→ **Excerpted records**

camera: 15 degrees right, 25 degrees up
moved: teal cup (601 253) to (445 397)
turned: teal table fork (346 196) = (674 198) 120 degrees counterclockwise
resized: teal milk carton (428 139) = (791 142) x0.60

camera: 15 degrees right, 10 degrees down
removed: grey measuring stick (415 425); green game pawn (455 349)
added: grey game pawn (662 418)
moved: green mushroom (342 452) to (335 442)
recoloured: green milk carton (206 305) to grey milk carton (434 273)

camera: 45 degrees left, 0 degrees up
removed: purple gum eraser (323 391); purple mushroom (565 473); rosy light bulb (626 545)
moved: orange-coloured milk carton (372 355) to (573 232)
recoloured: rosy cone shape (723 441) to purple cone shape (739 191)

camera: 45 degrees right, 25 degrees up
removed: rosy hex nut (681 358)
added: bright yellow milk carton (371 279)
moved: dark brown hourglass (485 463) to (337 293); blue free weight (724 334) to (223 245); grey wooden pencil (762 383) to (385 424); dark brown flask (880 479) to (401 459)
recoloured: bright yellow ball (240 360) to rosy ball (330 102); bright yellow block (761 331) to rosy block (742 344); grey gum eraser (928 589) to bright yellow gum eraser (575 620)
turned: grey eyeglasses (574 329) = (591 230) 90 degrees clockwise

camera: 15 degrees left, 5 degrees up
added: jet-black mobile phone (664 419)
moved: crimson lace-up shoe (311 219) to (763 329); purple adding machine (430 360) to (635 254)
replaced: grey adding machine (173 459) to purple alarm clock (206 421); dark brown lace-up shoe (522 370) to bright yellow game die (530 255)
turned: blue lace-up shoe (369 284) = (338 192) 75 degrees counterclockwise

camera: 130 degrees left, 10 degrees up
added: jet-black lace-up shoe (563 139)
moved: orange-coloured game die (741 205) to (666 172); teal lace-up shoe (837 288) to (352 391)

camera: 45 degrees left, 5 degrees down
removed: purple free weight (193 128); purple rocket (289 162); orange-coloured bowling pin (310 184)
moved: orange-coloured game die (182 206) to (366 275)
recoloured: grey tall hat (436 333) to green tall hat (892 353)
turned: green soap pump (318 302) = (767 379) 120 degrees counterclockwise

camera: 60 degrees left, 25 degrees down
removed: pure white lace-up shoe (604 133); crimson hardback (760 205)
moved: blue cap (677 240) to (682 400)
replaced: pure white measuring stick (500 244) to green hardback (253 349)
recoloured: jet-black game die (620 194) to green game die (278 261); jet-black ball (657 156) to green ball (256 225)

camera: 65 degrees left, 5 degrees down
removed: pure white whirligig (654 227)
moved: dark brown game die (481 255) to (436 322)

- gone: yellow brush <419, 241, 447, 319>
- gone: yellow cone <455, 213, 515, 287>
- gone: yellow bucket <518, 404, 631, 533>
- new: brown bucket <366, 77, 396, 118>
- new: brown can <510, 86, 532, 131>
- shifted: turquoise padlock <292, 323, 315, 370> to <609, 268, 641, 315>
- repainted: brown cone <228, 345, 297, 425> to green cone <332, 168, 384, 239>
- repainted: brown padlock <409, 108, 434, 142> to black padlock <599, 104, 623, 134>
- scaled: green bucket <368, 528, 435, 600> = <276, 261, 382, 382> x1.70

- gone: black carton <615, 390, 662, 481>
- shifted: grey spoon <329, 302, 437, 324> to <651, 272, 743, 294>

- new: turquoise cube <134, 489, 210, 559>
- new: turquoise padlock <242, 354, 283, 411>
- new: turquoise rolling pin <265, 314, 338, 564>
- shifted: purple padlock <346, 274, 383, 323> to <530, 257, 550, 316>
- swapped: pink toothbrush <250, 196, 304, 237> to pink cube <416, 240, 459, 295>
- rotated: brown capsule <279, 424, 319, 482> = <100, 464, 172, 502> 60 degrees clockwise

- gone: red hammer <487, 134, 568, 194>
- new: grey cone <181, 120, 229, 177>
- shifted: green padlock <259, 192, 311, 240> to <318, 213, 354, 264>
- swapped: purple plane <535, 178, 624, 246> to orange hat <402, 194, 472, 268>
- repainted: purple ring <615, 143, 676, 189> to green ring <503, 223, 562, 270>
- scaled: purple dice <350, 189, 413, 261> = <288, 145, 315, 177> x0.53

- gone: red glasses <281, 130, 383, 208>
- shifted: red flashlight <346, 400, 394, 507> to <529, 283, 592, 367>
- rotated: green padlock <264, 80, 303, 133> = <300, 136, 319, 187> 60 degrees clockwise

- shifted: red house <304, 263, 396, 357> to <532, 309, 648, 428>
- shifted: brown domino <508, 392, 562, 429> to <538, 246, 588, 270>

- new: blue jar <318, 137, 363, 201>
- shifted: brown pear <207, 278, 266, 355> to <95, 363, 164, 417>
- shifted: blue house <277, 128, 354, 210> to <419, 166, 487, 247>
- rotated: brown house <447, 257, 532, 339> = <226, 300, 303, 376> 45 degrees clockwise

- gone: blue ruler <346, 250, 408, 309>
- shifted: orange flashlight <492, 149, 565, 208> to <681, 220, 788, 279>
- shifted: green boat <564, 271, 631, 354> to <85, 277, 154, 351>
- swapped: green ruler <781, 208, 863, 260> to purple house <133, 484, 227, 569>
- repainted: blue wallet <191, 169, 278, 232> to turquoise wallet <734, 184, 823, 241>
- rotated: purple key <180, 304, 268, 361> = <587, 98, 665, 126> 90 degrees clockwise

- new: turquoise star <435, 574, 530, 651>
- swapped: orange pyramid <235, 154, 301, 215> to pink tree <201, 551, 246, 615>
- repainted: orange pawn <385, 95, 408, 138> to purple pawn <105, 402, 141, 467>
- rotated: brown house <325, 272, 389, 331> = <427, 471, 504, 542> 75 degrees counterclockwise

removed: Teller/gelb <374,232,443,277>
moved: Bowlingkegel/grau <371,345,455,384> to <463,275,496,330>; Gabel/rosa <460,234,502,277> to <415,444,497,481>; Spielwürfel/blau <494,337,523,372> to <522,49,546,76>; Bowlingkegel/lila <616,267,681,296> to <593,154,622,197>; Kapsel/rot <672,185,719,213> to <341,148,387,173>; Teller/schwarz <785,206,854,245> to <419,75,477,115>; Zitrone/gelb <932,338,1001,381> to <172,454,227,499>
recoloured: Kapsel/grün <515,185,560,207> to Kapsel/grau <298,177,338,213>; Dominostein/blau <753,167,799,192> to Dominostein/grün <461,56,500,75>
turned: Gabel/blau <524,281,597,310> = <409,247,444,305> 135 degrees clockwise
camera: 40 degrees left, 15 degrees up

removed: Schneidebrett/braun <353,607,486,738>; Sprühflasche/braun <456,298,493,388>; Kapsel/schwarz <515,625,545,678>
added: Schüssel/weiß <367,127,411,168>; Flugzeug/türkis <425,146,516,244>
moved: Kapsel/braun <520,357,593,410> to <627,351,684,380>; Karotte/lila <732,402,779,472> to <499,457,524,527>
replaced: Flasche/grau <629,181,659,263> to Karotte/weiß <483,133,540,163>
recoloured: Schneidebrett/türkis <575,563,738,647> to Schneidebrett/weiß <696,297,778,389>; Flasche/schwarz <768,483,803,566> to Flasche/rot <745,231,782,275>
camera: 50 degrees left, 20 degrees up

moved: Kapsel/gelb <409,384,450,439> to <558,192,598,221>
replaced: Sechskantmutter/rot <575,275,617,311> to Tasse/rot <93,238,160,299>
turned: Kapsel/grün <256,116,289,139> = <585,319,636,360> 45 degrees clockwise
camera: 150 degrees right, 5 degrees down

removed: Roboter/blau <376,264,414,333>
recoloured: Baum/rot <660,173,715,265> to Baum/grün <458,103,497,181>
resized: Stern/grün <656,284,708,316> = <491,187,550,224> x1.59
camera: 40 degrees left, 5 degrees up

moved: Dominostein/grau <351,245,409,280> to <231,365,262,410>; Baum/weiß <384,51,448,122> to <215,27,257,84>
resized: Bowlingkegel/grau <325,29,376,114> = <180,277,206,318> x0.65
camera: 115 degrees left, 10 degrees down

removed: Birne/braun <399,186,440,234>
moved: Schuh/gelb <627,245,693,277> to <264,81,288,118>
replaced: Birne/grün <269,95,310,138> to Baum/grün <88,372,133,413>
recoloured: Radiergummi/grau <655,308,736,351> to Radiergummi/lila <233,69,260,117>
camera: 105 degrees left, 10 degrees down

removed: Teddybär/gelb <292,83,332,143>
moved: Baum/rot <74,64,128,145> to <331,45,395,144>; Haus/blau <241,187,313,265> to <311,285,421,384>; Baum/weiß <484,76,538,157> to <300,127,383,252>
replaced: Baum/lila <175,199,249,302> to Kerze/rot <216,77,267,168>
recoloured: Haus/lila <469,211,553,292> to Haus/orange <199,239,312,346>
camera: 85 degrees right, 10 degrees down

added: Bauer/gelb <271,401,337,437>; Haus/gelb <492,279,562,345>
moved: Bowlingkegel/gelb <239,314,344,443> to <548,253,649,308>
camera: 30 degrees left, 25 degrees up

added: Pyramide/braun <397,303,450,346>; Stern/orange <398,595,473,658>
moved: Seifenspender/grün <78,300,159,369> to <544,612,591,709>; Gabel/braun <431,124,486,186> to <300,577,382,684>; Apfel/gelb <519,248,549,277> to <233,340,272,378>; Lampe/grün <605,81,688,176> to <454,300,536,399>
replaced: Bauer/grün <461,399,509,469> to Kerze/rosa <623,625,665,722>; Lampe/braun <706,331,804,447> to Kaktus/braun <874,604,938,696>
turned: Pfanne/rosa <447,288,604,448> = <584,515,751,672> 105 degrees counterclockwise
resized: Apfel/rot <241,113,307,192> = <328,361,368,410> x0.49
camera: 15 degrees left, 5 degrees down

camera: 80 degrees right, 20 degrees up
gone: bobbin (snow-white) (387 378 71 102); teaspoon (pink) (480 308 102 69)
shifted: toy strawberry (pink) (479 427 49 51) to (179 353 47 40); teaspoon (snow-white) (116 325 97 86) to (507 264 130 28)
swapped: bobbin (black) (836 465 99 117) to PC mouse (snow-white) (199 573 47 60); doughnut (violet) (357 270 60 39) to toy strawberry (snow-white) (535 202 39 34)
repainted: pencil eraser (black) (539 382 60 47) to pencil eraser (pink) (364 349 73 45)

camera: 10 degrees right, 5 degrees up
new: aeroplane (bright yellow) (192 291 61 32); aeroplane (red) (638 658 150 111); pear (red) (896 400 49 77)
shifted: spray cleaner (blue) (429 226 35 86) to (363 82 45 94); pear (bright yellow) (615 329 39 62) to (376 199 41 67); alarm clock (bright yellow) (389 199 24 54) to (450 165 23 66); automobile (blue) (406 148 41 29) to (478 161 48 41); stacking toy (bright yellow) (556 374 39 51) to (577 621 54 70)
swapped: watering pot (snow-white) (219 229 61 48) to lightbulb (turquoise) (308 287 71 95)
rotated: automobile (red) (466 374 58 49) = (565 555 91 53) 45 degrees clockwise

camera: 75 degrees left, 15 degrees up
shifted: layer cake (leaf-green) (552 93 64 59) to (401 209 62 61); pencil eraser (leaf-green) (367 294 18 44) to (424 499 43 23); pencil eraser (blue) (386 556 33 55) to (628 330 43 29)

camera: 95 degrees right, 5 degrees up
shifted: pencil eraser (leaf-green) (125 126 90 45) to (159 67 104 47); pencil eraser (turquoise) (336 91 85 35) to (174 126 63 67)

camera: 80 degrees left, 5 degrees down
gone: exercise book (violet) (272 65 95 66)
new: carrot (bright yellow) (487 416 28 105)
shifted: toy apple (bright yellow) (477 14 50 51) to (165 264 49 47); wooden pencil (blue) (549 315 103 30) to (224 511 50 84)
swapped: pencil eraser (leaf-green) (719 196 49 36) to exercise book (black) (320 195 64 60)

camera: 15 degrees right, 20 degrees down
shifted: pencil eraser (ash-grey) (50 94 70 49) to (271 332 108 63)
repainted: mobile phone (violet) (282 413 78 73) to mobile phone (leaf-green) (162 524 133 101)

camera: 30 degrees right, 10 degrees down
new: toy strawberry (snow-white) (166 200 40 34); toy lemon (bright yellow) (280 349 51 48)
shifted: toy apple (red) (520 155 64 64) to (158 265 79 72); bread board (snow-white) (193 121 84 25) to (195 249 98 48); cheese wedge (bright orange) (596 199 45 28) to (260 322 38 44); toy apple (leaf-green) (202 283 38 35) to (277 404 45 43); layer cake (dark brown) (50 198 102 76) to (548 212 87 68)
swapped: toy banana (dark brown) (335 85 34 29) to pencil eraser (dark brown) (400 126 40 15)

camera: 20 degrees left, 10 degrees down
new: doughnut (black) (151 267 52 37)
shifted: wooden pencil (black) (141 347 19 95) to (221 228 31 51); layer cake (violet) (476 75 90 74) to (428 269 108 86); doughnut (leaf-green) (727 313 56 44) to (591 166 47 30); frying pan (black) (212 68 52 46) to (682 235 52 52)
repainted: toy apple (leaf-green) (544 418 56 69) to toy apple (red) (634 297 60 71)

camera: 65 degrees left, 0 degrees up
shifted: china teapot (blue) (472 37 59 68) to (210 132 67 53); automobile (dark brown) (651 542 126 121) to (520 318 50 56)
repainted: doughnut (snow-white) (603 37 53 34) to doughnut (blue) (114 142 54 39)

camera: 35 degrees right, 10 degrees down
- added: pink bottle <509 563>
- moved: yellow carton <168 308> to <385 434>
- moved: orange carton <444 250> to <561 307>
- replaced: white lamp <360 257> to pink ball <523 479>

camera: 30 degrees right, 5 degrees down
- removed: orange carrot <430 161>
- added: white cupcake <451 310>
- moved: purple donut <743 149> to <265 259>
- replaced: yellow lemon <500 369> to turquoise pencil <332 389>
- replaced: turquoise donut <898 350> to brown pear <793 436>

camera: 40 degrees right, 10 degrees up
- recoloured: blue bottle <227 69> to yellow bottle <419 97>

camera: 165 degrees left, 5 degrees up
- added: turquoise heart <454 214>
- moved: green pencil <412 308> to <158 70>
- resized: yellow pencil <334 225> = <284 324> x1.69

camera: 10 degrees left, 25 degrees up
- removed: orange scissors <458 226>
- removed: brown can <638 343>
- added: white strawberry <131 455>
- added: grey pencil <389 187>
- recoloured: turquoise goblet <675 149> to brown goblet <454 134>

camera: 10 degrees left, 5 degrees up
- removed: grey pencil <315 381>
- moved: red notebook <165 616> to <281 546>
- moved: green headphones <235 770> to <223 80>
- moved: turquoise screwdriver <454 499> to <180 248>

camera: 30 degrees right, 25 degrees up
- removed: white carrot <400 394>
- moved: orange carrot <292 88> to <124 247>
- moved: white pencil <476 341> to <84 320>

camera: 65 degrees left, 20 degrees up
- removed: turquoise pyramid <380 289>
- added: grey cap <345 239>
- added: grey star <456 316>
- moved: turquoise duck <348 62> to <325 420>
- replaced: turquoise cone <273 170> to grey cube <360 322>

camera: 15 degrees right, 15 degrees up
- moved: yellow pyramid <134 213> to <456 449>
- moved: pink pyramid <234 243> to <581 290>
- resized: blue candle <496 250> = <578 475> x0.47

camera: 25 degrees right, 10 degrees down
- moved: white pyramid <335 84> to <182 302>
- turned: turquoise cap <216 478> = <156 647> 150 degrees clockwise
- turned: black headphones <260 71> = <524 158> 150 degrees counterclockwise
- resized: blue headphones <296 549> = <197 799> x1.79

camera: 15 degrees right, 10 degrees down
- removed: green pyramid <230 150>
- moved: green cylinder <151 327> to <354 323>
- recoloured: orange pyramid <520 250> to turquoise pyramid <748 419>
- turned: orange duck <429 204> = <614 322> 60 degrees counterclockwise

→ **Prompt**
Given the data above, transcribe exactly the lines from the one containing "- new: brown bucket <366, 77, 396, 118>" down to the one containing "- repainted: brown padlock", and no others.

→ **Exercise answer**
- new: brown bucket <366, 77, 396, 118>
- new: brown can <510, 86, 532, 131>
- shifted: turquoise padlock <292, 323, 315, 370> to <609, 268, 641, 315>
- repainted: brown cone <228, 345, 297, 425> to green cone <332, 168, 384, 239>
- repainted: brown padlock <409, 108, 434, 142> to black padlock <599, 104, 623, 134>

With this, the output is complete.